▼
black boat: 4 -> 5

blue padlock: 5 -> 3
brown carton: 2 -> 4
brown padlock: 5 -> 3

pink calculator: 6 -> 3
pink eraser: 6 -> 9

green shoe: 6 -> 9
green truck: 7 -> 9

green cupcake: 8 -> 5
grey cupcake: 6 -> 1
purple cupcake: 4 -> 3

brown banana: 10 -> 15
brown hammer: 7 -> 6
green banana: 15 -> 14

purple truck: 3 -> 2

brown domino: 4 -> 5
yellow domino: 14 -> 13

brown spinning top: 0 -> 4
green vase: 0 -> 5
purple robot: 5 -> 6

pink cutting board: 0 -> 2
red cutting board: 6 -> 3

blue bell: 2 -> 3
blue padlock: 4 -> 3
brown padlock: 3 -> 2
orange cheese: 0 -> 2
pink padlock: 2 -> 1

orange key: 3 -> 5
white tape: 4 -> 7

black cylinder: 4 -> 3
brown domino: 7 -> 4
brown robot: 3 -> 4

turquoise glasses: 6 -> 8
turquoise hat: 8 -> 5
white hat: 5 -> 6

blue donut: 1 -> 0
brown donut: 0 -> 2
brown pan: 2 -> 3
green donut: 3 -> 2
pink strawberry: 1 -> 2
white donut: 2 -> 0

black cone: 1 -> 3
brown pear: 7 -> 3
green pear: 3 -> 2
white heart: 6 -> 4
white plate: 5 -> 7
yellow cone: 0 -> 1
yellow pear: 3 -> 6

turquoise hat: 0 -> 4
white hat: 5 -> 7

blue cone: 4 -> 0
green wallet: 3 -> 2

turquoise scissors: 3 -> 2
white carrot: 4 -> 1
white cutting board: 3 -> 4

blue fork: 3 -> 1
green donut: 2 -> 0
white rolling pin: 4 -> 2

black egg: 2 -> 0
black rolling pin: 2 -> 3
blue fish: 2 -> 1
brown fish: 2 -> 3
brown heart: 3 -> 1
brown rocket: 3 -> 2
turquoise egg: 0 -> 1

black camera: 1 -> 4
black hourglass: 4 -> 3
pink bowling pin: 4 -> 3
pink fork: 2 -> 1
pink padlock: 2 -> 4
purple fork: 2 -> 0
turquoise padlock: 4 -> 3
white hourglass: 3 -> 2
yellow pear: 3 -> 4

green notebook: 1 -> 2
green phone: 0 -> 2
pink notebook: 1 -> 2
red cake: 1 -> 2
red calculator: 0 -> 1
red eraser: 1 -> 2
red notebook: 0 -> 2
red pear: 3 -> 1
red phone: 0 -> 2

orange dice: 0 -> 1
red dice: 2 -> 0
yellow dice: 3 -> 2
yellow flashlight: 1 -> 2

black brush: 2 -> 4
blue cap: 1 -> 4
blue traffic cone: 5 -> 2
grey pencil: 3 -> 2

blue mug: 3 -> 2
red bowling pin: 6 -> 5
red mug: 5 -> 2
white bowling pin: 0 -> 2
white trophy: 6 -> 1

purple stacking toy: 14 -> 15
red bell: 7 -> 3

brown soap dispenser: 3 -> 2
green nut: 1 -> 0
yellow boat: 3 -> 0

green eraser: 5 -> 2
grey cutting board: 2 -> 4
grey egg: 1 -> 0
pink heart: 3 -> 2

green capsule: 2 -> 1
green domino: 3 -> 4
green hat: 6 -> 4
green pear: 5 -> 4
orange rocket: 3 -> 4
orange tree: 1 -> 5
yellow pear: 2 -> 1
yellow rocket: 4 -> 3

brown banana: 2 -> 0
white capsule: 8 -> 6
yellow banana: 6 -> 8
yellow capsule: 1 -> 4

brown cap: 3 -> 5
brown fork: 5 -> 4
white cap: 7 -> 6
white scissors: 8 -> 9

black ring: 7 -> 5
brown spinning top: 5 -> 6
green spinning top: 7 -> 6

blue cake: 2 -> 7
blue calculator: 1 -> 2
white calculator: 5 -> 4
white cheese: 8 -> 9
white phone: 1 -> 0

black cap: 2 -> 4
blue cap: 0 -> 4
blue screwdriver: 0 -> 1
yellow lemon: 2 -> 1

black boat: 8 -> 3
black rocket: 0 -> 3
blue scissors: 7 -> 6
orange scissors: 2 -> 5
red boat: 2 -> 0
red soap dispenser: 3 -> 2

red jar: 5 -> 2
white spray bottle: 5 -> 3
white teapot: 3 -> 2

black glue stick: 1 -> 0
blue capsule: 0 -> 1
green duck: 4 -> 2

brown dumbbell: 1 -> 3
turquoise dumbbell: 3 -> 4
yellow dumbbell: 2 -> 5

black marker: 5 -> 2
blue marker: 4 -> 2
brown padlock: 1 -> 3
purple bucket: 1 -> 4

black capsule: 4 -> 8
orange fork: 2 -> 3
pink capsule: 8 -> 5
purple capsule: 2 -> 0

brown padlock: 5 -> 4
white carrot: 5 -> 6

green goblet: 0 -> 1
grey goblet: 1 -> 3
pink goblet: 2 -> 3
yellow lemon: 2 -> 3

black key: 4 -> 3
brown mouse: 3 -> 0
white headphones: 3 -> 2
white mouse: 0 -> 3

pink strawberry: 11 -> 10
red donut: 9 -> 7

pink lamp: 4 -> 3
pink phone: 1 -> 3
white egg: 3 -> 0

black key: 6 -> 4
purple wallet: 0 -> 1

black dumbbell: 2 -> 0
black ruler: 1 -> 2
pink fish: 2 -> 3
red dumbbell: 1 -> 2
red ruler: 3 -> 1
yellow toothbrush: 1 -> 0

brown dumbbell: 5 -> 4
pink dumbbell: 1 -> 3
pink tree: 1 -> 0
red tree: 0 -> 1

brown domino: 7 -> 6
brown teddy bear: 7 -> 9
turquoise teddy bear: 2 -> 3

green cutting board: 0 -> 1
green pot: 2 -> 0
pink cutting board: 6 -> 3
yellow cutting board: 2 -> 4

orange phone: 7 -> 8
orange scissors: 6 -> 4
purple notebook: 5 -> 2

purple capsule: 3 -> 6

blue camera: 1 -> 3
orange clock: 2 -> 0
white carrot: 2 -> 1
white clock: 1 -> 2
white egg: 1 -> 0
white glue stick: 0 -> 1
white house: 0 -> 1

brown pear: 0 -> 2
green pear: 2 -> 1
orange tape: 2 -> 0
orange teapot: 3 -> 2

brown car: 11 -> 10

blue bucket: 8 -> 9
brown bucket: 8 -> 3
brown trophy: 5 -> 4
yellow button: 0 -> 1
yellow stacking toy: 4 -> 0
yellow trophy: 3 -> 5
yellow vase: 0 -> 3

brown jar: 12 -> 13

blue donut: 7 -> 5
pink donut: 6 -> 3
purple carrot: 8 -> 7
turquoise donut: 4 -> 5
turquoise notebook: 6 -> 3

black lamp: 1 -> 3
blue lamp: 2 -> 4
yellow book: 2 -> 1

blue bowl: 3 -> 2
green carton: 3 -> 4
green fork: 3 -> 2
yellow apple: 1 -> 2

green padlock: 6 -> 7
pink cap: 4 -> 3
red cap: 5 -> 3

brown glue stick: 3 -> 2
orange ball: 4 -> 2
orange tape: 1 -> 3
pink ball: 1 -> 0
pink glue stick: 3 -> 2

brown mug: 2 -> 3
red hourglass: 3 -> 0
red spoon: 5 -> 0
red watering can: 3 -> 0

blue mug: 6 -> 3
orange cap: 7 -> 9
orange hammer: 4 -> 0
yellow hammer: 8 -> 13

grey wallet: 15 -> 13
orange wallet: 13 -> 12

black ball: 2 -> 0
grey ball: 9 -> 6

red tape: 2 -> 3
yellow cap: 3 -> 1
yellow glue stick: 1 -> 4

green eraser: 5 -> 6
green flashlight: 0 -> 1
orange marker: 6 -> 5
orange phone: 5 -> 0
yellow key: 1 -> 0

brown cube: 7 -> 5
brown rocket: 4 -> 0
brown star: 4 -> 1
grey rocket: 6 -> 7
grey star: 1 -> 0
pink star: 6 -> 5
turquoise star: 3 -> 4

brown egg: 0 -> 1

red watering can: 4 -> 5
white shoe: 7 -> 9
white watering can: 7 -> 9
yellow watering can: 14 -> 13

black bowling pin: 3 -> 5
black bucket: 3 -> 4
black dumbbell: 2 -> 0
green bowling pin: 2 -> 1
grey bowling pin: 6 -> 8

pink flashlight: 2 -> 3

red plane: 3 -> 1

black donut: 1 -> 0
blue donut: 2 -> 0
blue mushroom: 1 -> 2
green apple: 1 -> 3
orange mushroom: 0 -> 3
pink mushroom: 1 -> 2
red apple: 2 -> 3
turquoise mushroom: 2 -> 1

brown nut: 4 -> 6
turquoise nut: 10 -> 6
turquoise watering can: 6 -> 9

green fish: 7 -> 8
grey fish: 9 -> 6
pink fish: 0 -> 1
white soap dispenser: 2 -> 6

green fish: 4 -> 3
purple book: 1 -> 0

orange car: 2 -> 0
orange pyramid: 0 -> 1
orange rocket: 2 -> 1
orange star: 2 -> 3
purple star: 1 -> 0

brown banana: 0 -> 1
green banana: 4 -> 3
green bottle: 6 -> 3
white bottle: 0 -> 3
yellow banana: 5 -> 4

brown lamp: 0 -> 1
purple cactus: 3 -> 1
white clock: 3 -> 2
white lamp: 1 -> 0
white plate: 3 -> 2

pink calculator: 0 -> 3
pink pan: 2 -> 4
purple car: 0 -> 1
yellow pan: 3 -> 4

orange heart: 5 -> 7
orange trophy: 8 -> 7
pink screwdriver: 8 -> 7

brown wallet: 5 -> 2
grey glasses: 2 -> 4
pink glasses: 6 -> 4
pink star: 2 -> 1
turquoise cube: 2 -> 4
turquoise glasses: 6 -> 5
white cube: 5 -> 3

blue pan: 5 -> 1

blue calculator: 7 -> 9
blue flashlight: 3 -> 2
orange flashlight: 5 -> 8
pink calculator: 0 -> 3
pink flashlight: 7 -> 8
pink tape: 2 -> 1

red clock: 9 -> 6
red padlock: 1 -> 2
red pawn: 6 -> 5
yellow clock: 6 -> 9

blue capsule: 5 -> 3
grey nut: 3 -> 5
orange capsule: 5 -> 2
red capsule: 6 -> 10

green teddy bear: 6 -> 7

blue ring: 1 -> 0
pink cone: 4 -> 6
▲
Brief:
Wherever the word "domino" appears in the listing above, copy the whole line.

Solution to the exercise:
brown domino: 4 -> 5
yellow domino: 14 -> 13
brown domino: 7 -> 4
green domino: 3 -> 4
brown domino: 7 -> 6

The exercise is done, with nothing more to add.